## Work required
Return, from the lines below, each one that includes the word "rose".

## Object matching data

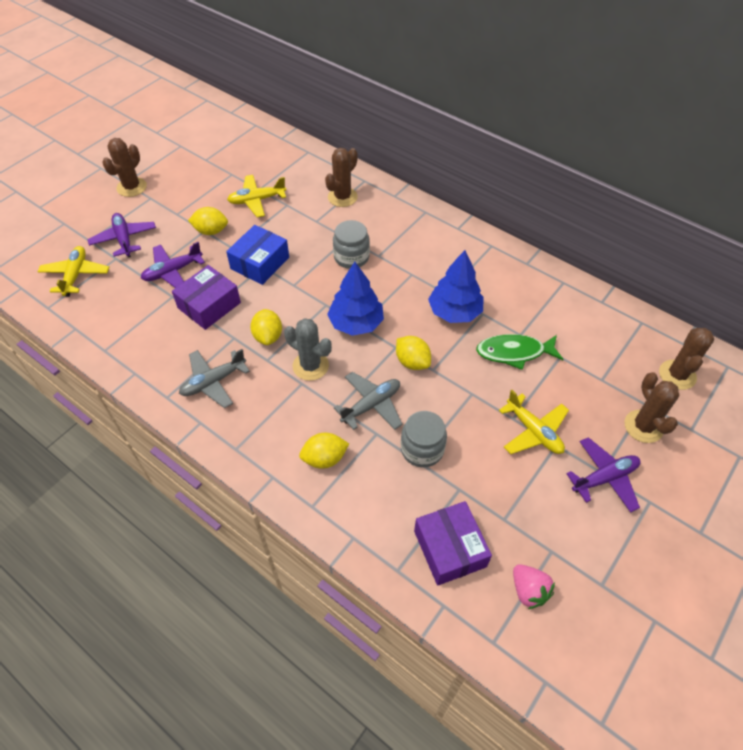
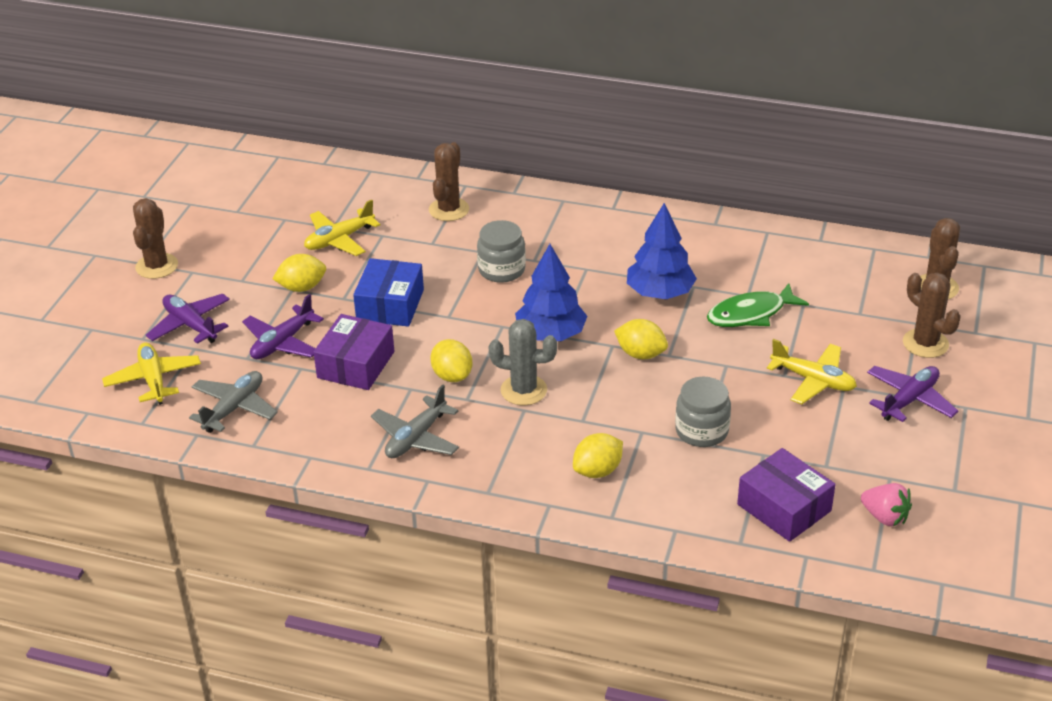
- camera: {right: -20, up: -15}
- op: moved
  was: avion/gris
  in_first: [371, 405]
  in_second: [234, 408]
...
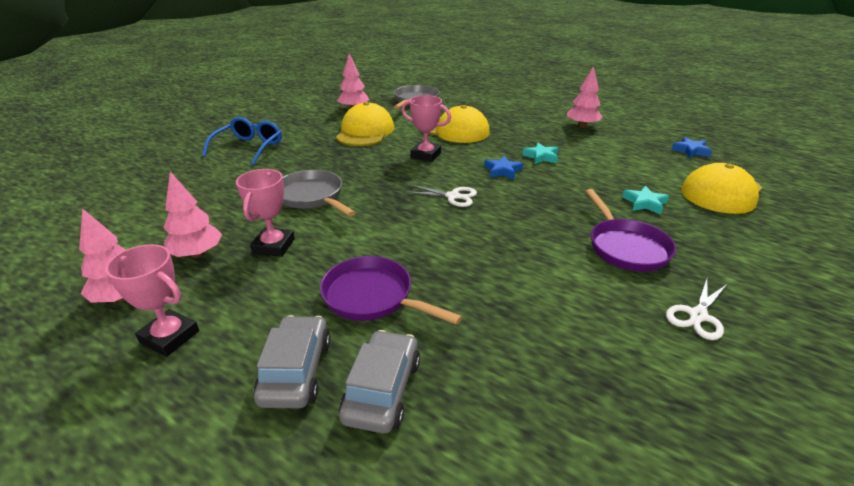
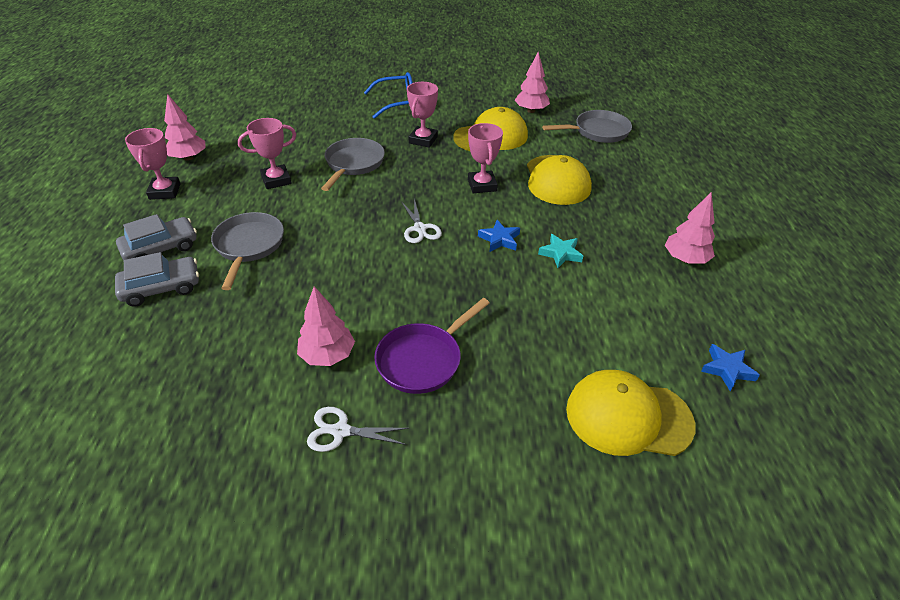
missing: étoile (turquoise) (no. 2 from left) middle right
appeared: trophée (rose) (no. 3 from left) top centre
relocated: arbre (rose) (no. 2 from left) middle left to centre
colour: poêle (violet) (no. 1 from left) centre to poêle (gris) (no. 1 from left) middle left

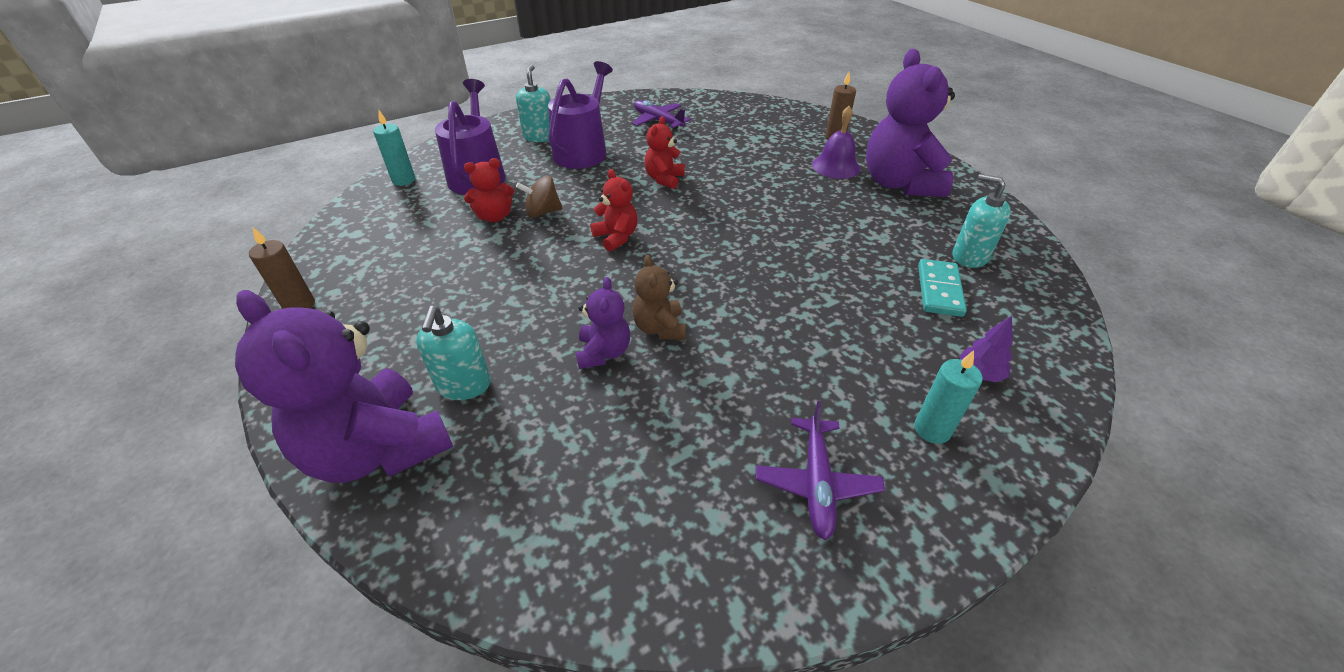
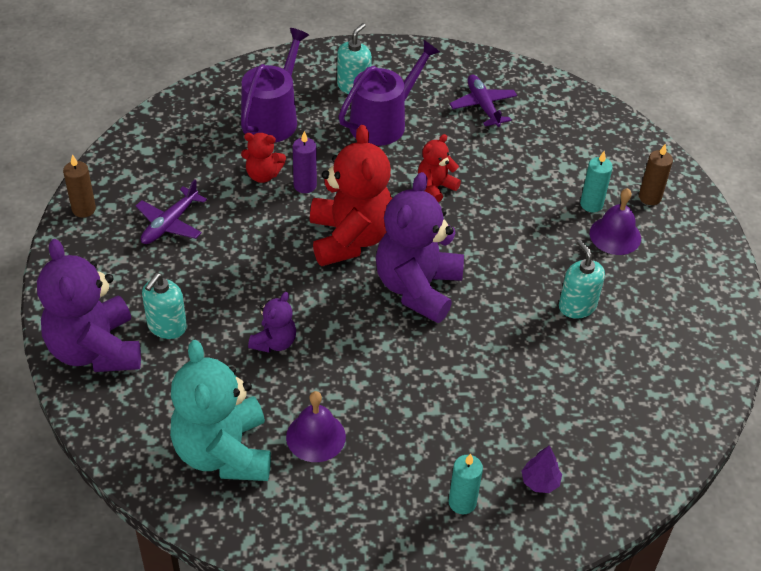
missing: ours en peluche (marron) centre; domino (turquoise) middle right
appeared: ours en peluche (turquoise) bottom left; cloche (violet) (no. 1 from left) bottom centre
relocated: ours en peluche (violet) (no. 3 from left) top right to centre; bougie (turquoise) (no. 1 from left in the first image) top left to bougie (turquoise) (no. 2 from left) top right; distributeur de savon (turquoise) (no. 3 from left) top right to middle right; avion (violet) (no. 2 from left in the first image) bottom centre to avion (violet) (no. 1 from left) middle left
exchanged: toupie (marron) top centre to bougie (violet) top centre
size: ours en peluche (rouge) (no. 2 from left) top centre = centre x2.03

## Response box
appeared: trophée (rose) (no. 3 from left) top centre
relocated: arbre (rose) (no. 2 from left) middle left to centre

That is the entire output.